**What the task requires**
Among the entries that follow, find every line with the word "orange" and copy it.

**Excerpted data**
-.-.-

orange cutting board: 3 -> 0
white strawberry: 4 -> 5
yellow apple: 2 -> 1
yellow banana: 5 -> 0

-.-.-

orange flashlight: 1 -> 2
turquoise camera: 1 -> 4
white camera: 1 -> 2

-.-.-

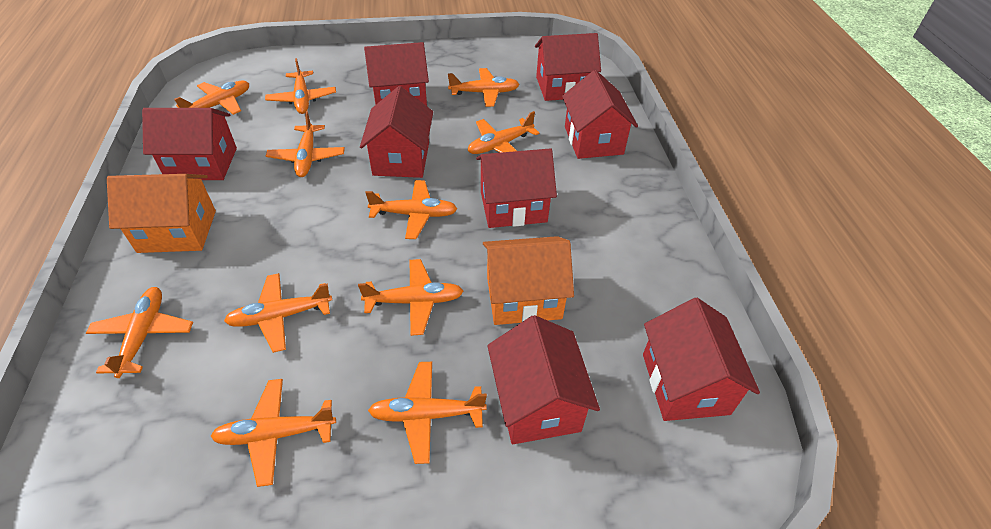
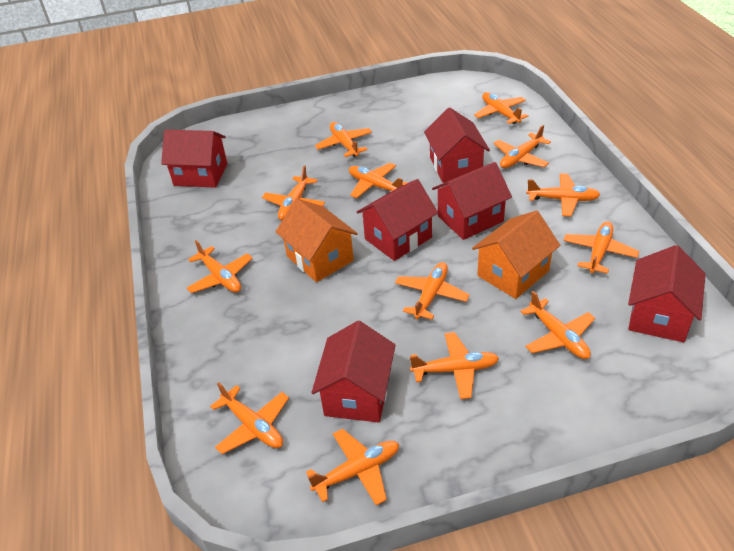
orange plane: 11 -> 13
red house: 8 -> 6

-.-.-

**Task response**
orange cutting board: 3 -> 0
orange flashlight: 1 -> 2
orange plane: 11 -> 13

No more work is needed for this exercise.